Your task: Restate word for word only the lines from the one with "(293, 238) = (507, 364): turquoise" through the end of the records; no pictures belong in the copy.

*** Opening of Source information ***

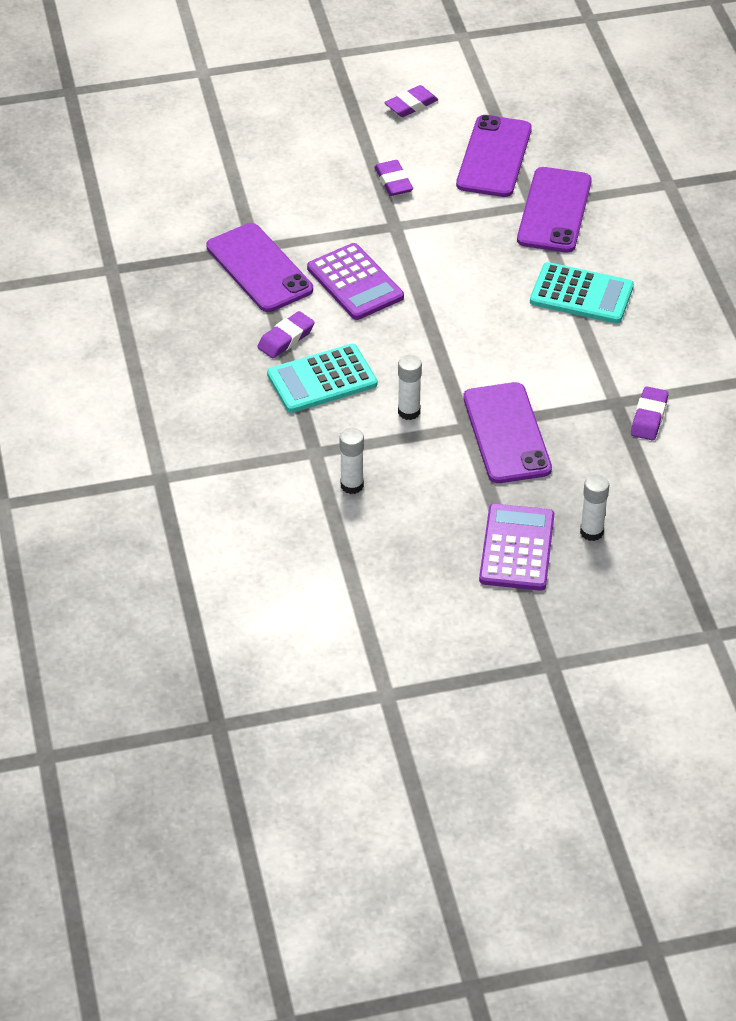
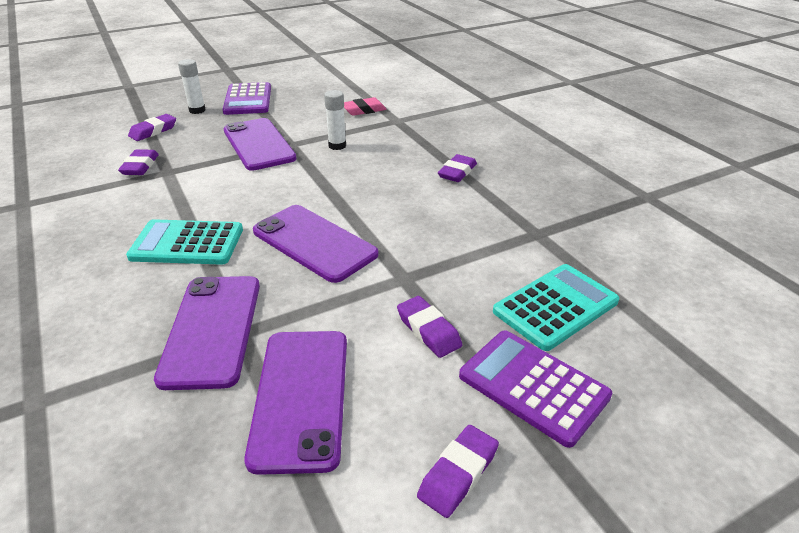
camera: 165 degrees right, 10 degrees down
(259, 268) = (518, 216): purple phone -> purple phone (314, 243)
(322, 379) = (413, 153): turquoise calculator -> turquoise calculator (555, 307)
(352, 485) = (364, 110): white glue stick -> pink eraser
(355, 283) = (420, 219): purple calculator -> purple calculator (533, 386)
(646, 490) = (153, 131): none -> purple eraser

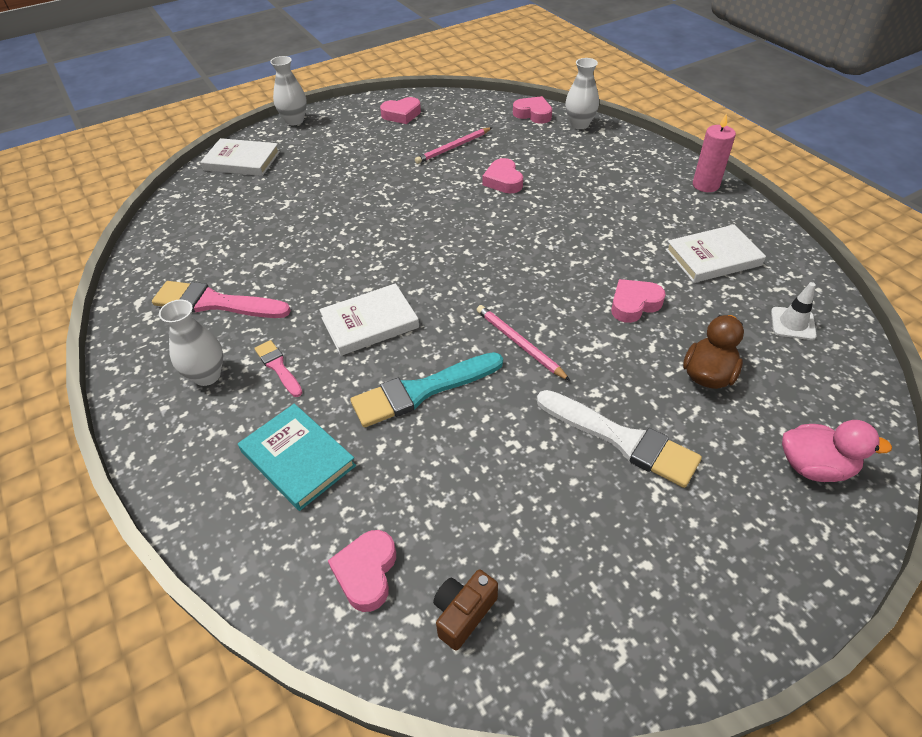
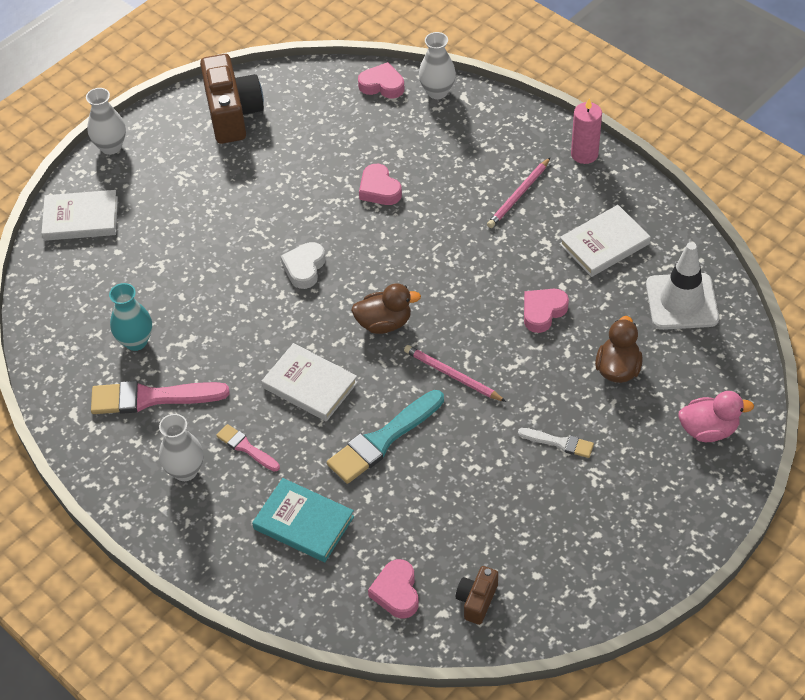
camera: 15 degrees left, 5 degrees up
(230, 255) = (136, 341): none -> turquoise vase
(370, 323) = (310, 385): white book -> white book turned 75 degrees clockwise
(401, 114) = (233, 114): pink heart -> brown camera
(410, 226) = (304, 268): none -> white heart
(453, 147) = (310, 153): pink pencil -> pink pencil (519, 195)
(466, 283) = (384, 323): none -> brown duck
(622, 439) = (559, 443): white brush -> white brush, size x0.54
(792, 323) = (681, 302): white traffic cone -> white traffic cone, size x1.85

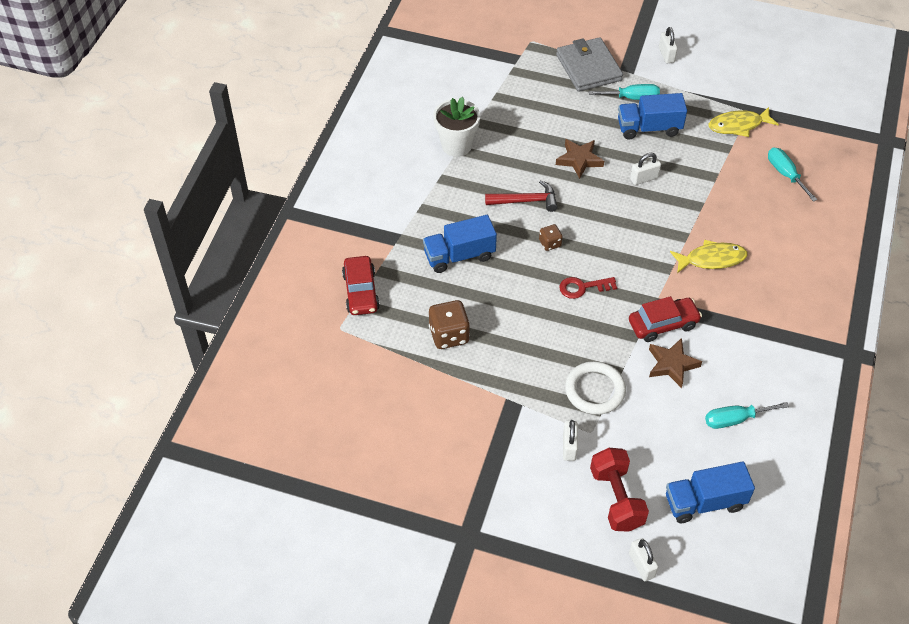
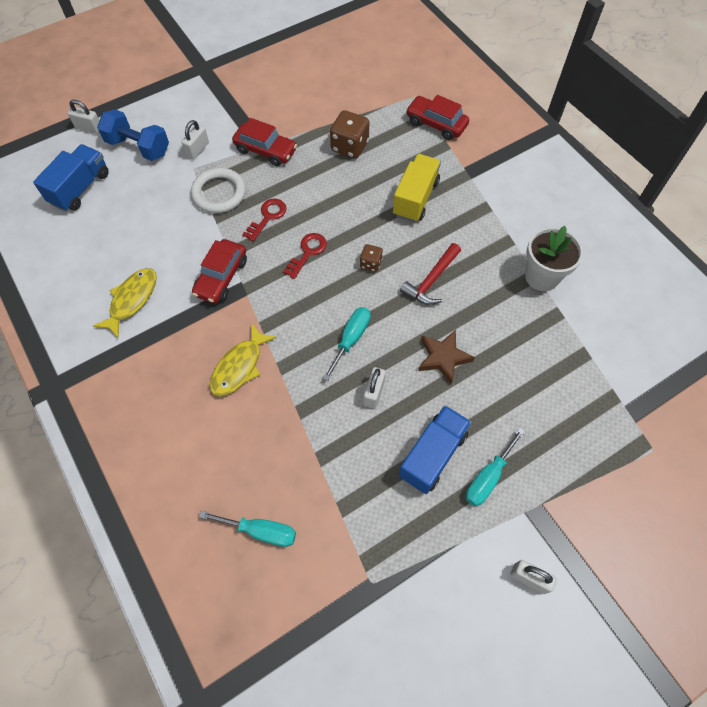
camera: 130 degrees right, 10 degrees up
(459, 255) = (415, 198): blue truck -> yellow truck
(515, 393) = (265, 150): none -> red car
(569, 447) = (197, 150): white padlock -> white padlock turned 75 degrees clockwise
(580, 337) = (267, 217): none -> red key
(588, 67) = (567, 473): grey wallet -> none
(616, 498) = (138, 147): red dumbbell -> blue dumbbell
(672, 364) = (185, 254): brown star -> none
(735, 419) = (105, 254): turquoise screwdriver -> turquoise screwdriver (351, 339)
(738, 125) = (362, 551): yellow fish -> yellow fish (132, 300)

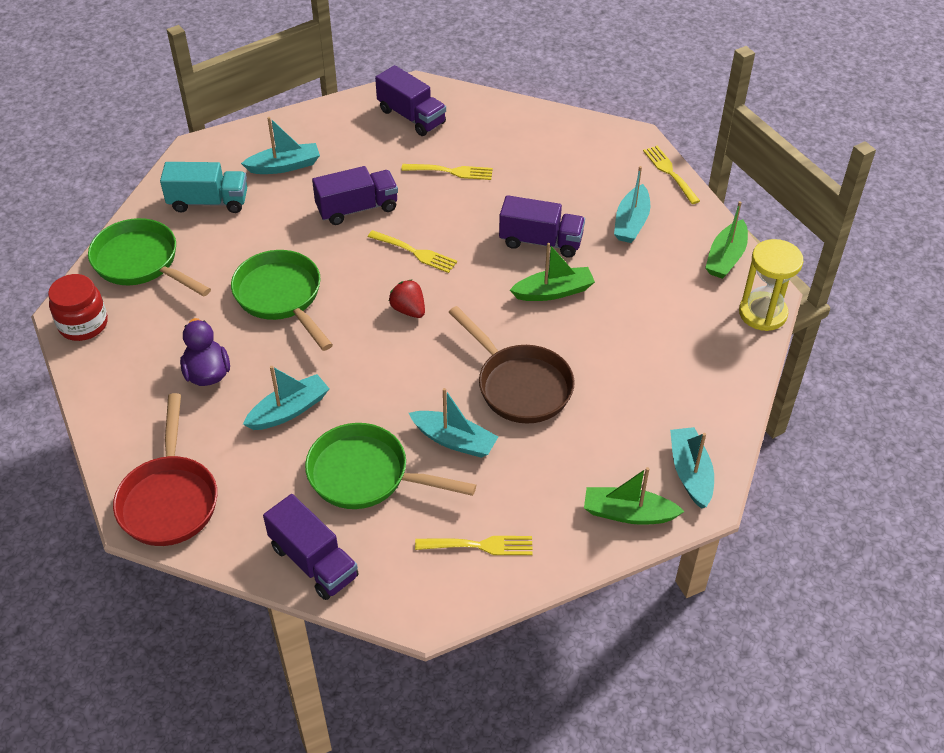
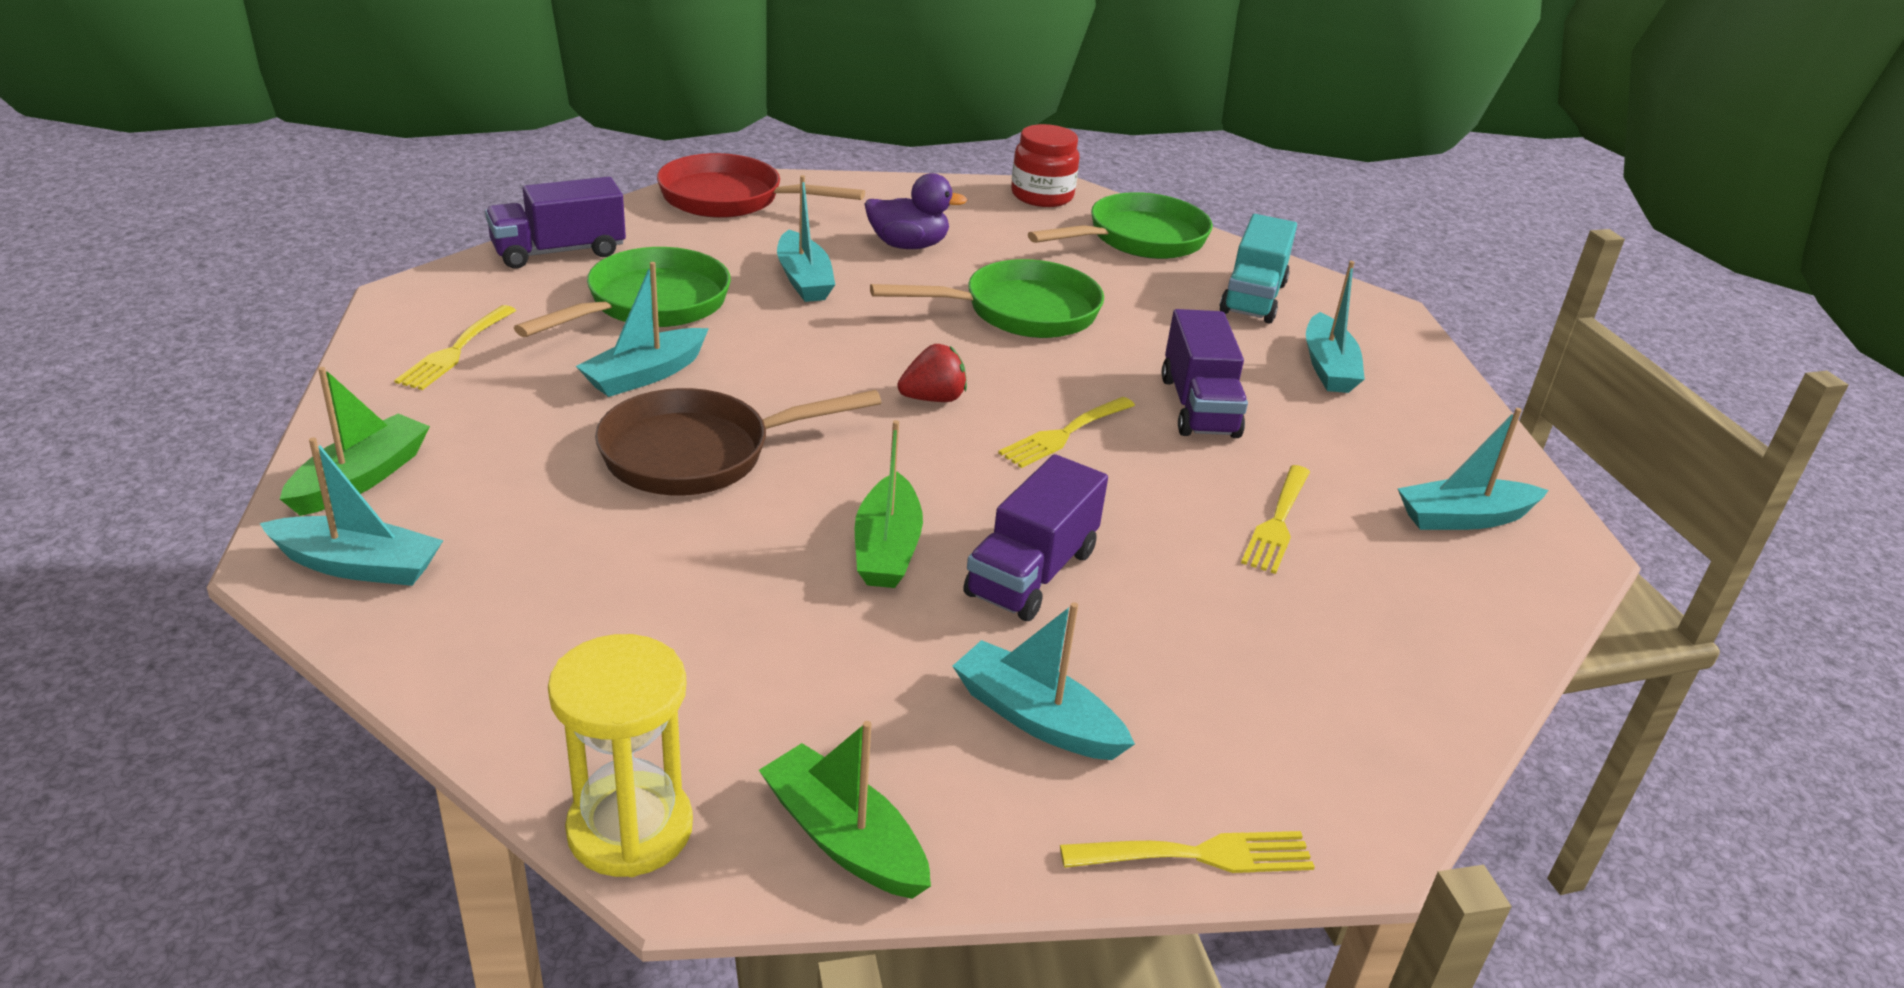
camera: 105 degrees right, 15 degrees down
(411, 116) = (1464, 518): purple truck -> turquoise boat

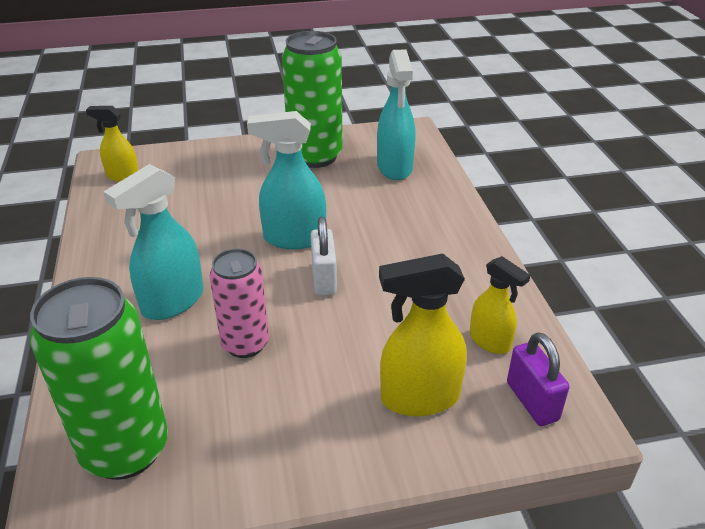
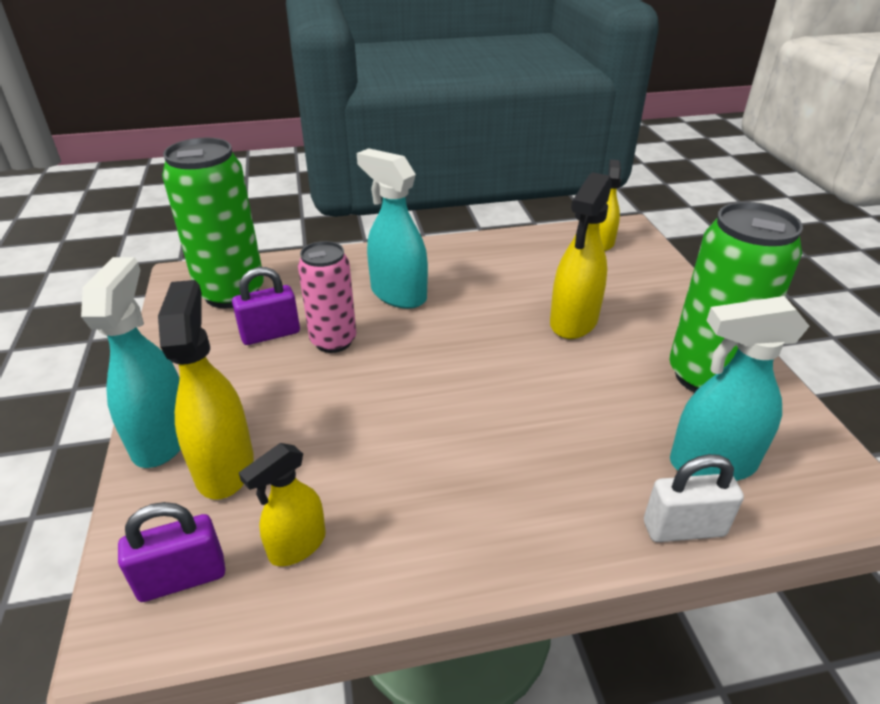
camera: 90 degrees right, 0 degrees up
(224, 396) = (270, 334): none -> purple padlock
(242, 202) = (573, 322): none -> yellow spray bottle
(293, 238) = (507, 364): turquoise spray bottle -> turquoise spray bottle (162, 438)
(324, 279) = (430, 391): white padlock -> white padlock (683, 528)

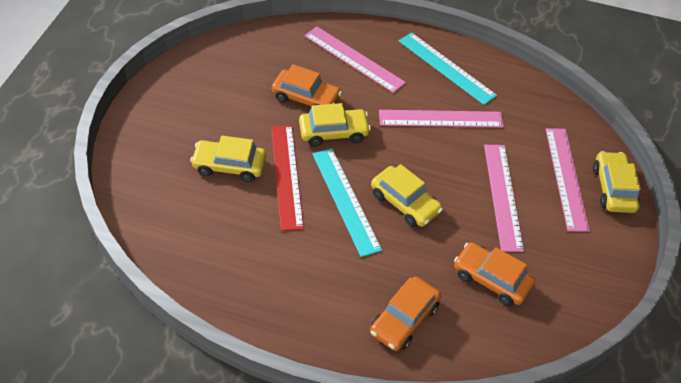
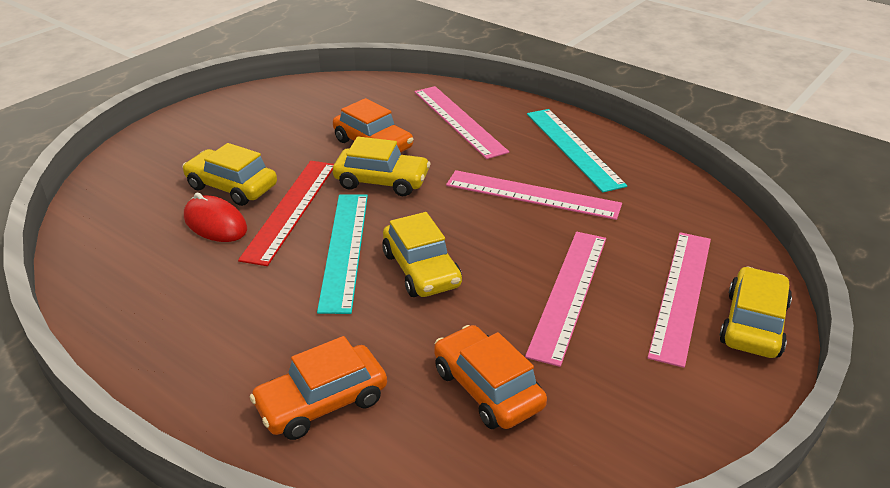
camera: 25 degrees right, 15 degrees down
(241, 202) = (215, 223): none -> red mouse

*** Close of Source information ***

Written response:
(293, 238) = (507, 364): turquoise spray bottle -> turquoise spray bottle (162, 438)
(324, 279) = (430, 391): white padlock -> white padlock (683, 528)

camera: 25 degrees right, 15 degrees down
(241, 202) = (215, 223): none -> red mouse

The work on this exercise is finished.